DIRECTIONS FOR THIS TASK: What you return should match the entries below exactly, only without the images.

START DATA FOR REVIEW

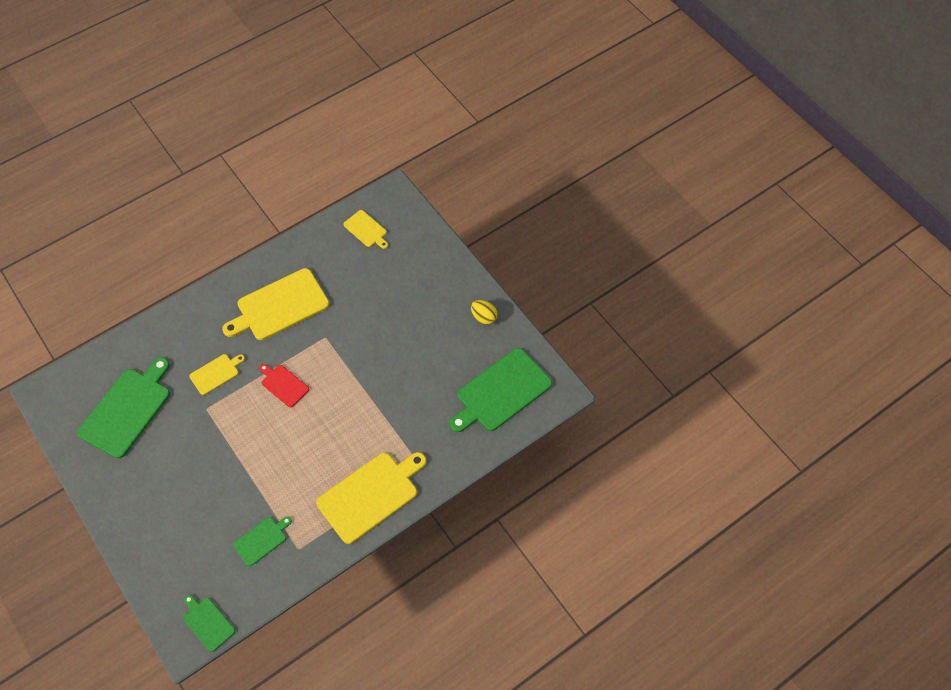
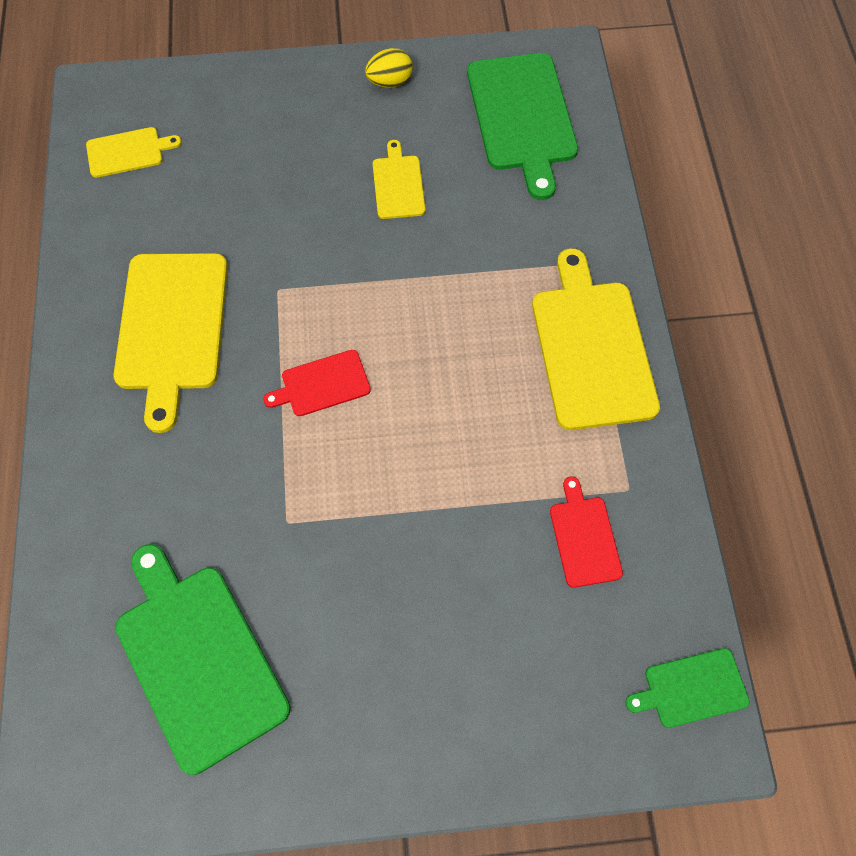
camera: 60 degrees left, 5 degrees up
(216, 373) = (229, 478): yellow cutting board -> yellow cutting board (398, 184)
(261, 540) = (584, 538): green cutting board -> red cutting board

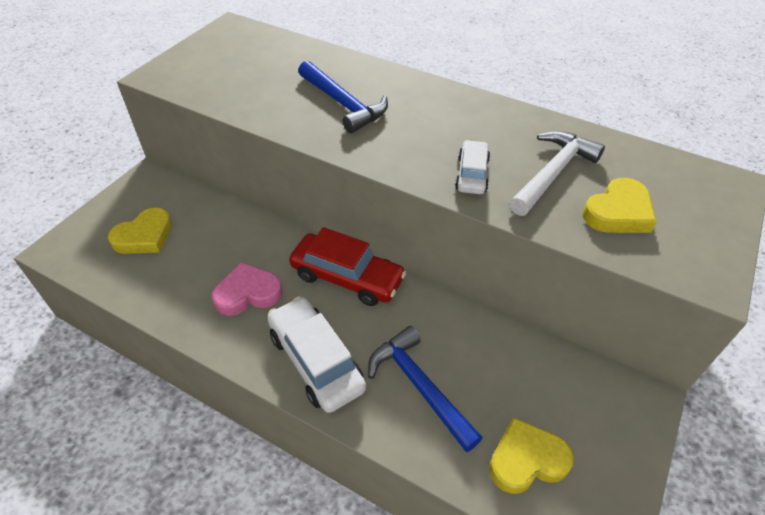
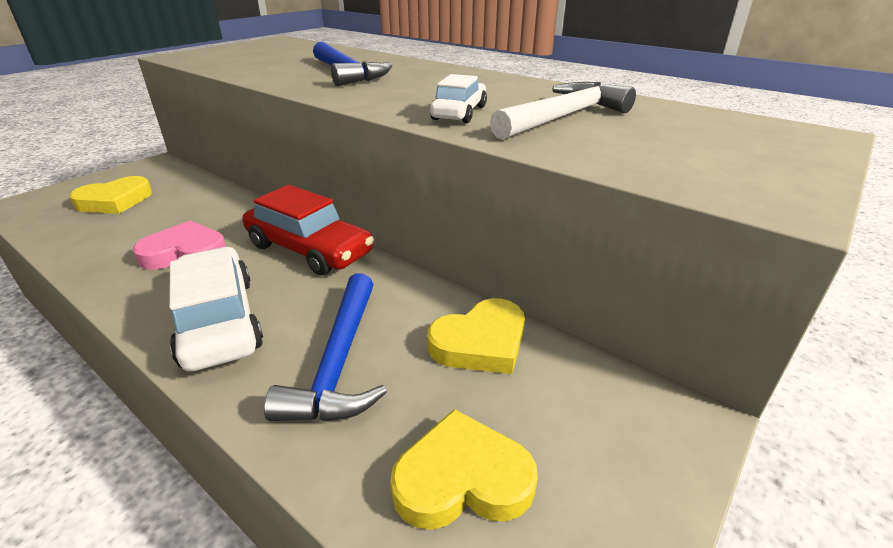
camera: 10 degrees right, 15 degrees down
(419, 386) = (339, 362): blue hammer -> blue hammer turned 150 degrees counterclockwise
(618, 212) = (644, 145): yellow heart -> yellow heart (480, 343)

END DATA FOR REVIEW

YOUR RESPONSE:
camera: 60 degrees left, 5 degrees up
(216, 373) = (229, 478): yellow cutting board -> yellow cutting board (398, 184)
(261, 540) = (584, 538): green cutting board -> red cutting board

camera: 10 degrees right, 15 degrees down
(419, 386) = (339, 362): blue hammer -> blue hammer turned 150 degrees counterclockwise
(618, 212) = (644, 145): yellow heart -> yellow heart (480, 343)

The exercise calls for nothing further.